* **Your instructions**: How many lines of these entries hold the string "degrees"? Answer with the number alone.

* **Recorded information**:

****************************************

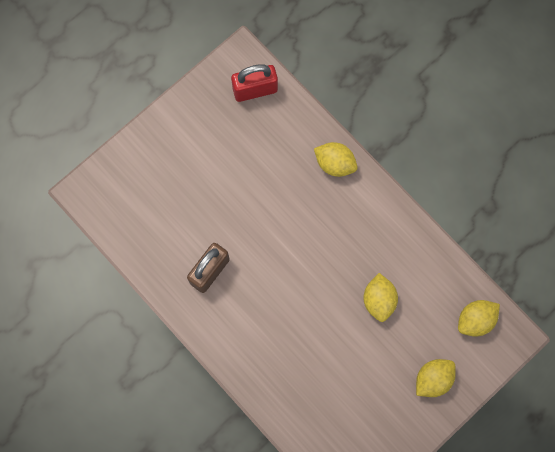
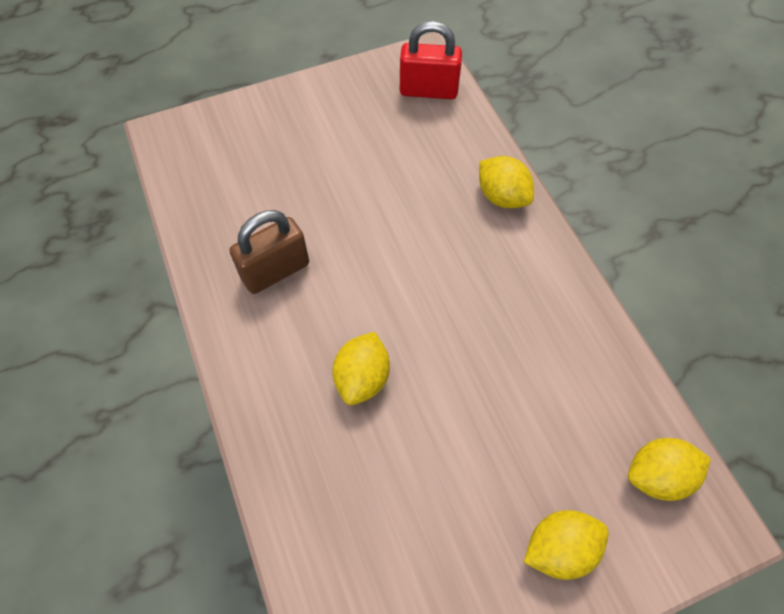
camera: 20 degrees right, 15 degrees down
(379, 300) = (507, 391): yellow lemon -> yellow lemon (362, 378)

****************************************

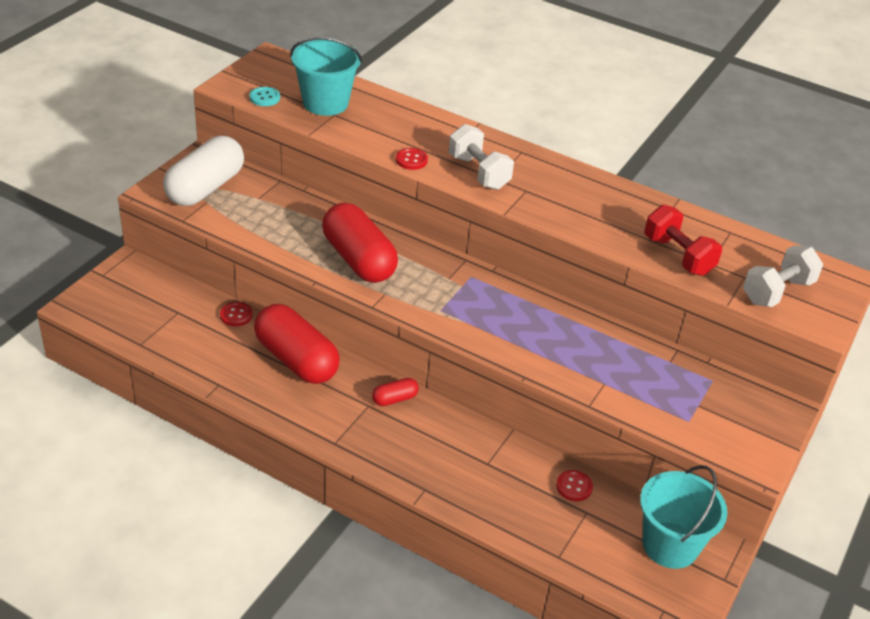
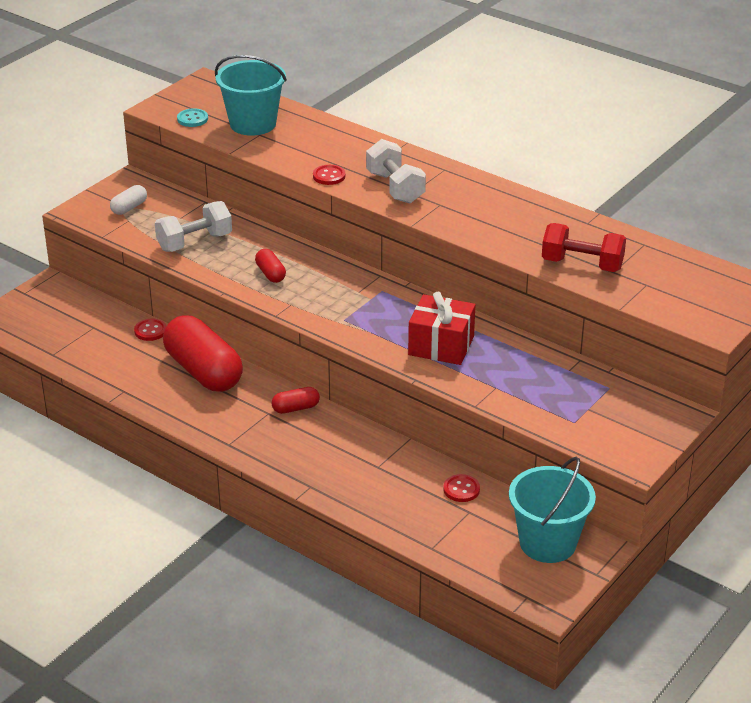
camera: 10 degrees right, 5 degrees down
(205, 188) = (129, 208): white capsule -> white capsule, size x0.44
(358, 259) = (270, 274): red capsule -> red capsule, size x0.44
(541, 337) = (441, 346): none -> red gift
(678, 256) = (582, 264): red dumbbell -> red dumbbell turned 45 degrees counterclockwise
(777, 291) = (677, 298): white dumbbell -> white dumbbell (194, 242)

****************************************

* **Solution to the exercise**: 3